TRY IT: From the entries below, return exactly the lines beginning at the one that contains "(705, 263) = (559, 162): green" and ending at the one that contains "(717, 373) = (672, 263): red cone -> none", both of them included, and only those lines.
EXTRACTED INFORMATION Start Marker
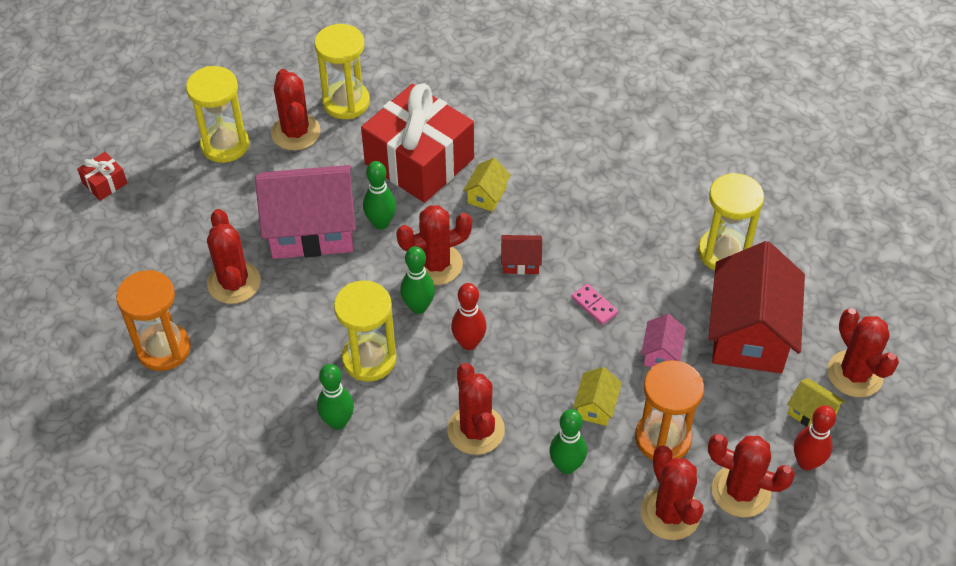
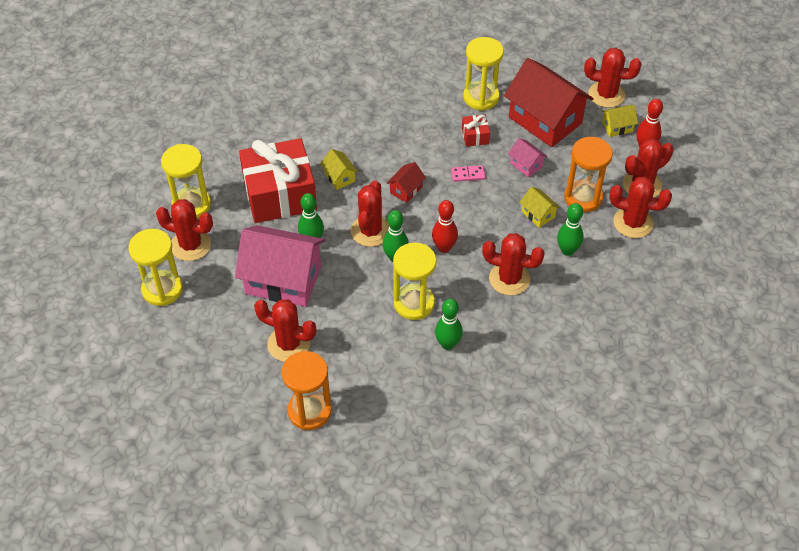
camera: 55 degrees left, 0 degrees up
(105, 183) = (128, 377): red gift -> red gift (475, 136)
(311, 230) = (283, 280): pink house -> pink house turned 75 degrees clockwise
EXTRACTED INFORMATION End Marker
EXTRACTED INFORMATION Start Marker
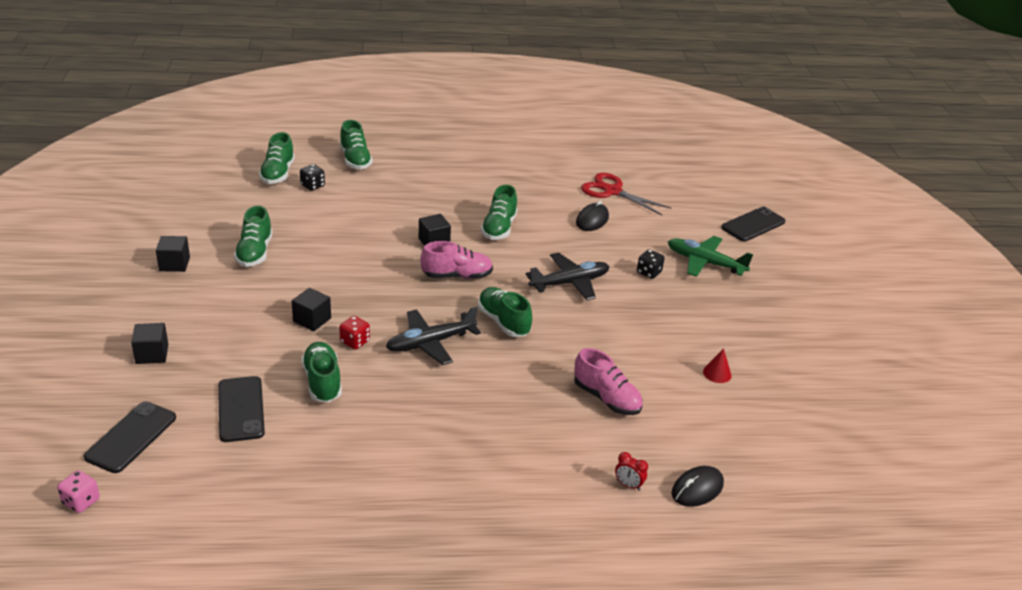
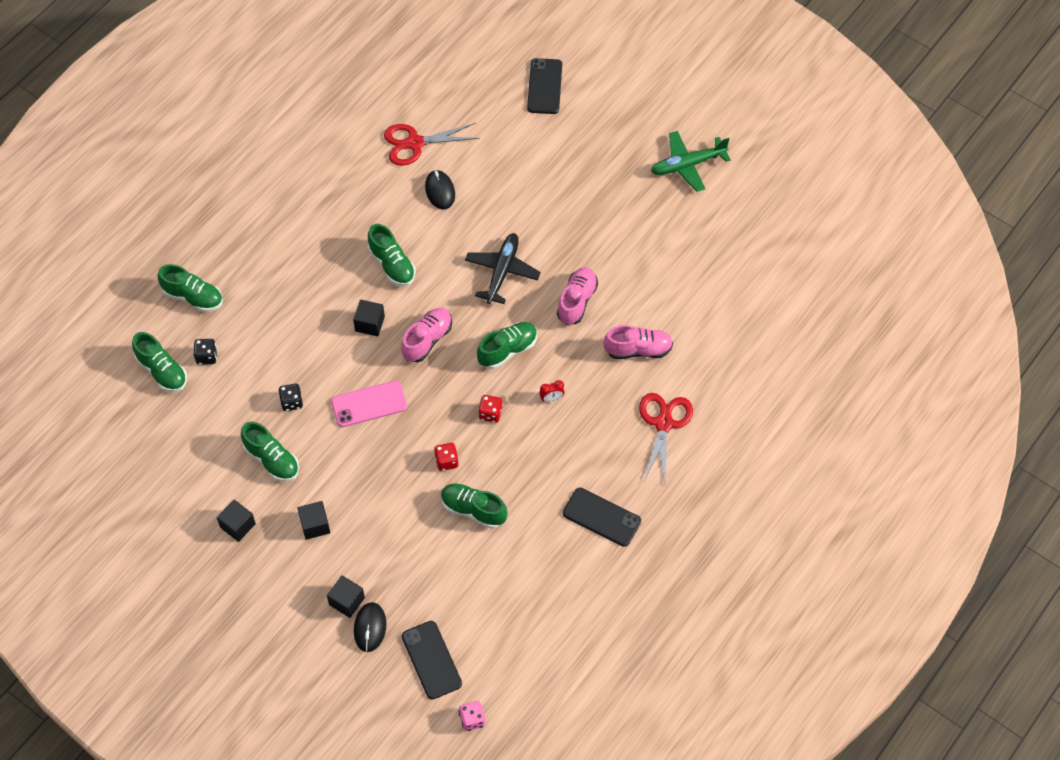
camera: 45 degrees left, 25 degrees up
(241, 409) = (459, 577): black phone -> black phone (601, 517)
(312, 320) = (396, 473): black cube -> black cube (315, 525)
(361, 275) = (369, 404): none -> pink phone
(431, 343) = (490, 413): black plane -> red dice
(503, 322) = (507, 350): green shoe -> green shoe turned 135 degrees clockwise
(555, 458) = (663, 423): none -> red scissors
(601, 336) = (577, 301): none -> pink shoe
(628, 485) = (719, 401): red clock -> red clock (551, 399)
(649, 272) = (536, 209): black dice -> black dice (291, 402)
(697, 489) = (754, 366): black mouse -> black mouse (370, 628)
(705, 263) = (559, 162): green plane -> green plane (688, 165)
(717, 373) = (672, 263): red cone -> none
EXTRACTED INFORMATION End Marker
RESULT:
(705, 263) = (559, 162): green plane -> green plane (688, 165)
(717, 373) = (672, 263): red cone -> none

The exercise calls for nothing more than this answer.